**Aim of the task**
Repeat the data below exactly, dropping any pictures it holds.

------ Data provided

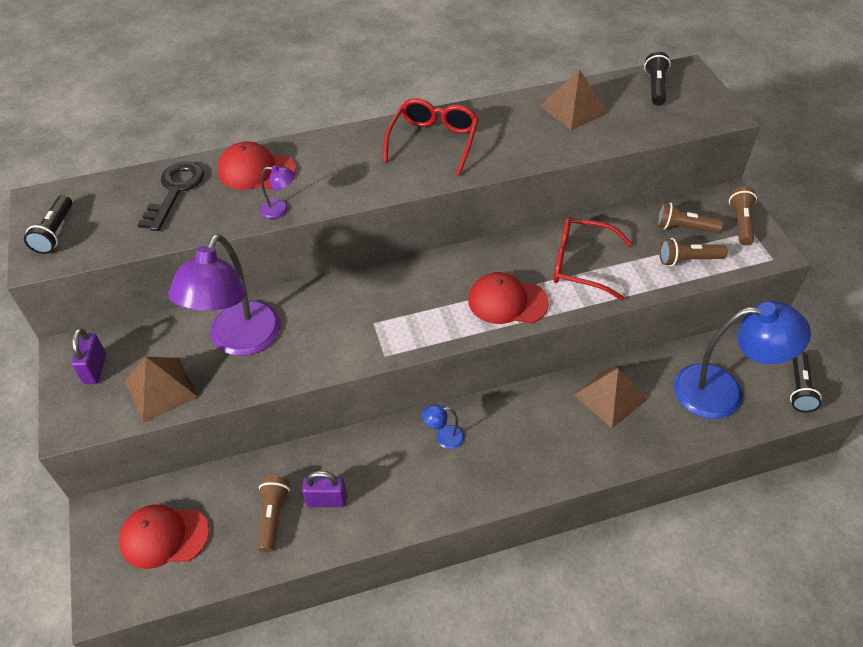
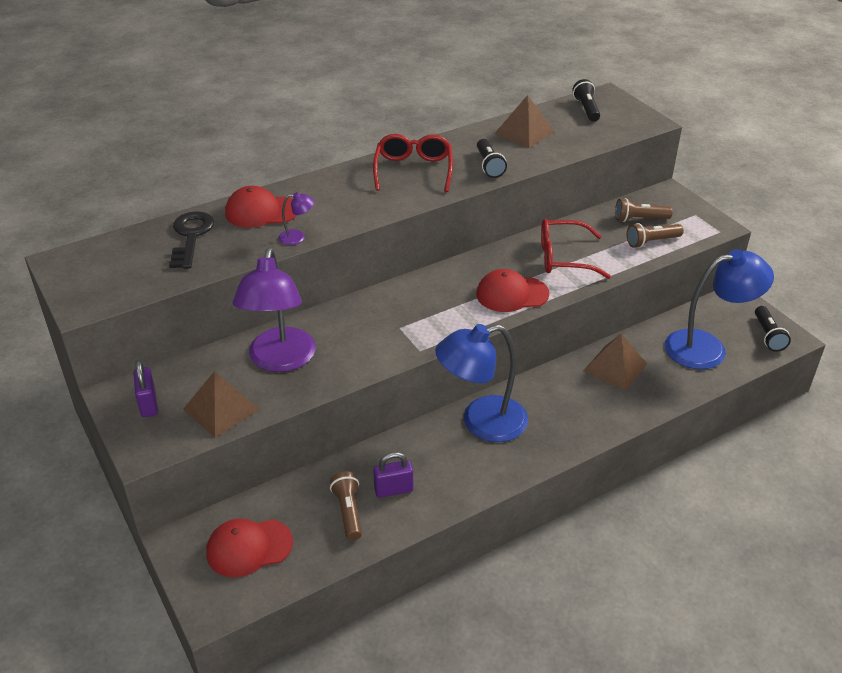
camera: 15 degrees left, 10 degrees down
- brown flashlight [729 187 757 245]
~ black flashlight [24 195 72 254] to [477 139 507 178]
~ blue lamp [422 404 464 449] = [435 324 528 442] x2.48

------------

**Written response**
camera: 15 degrees left, 10 degrees down
- brown flashlight [729 187 757 245]
~ black flashlight [24 195 72 254] to [477 139 507 178]
~ blue lamp [422 404 464 449] = [435 324 528 442] x2.48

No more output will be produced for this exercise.